» **THE EXERCISE**
Reproduce the listing, substituting "Dinamo" for every occurrence of "Dynamo" and leaving everything else unchanged, and omit the picture.

» **DATASET**
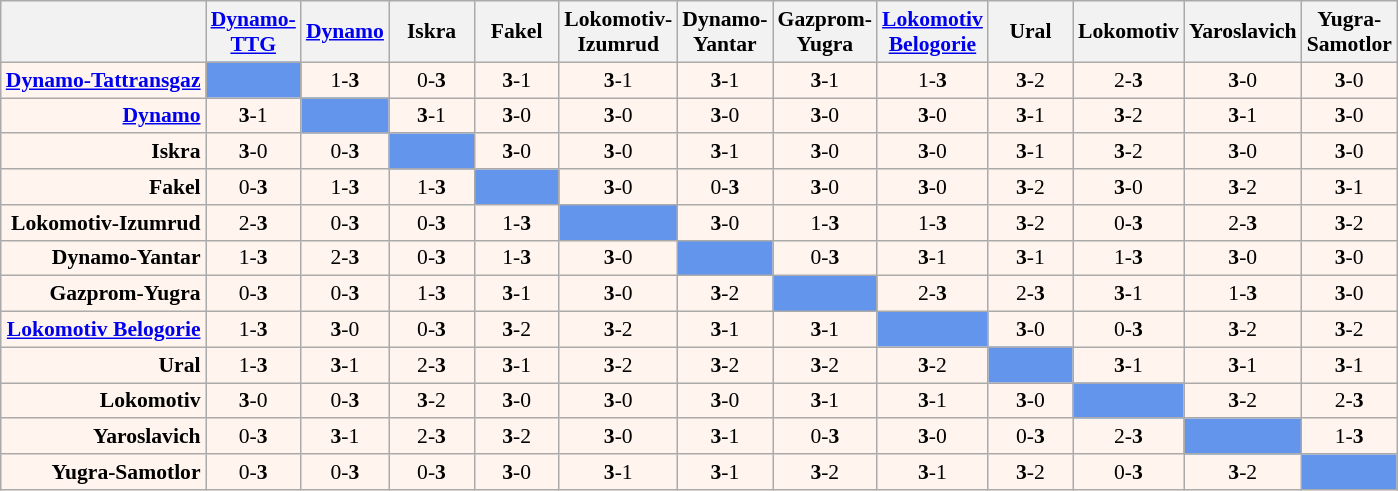
Lokomotiv- Izumrud [618, 32]
Yugra-Samotlor [104, 472]
Gazprom-Yugra [104, 294]
Dynamo- TTG [254, 32]
Yugra- Samotlor [1350, 32]
Dynamo-Tattransgaz [104, 80]
Dynamo- Yantar [724, 32]
Dynamo-Yantar [104, 258]
Lokomotiv-Izumrud [104, 223]
Gazprom- Yugra [825, 32]
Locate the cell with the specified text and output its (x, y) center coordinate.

» **EXERCISE OUTPUT**
Lokomotiv- Izumrud [618, 32]
Yugra-Samotlor [104, 472]
Gazprom-Yugra [104, 294]
Dinamo- TTG [254, 32]
Yugra- Samotlor [1350, 32]
Dinamo-Tattransgaz [104, 80]
Dinamo- Yantar [724, 32]
Dinamo-Yantar [104, 258]
Lokomotiv-Izumrud [104, 223]
Gazprom- Yugra [825, 32]
Locate the cell with the specified text and output its (x, y) center coordinate.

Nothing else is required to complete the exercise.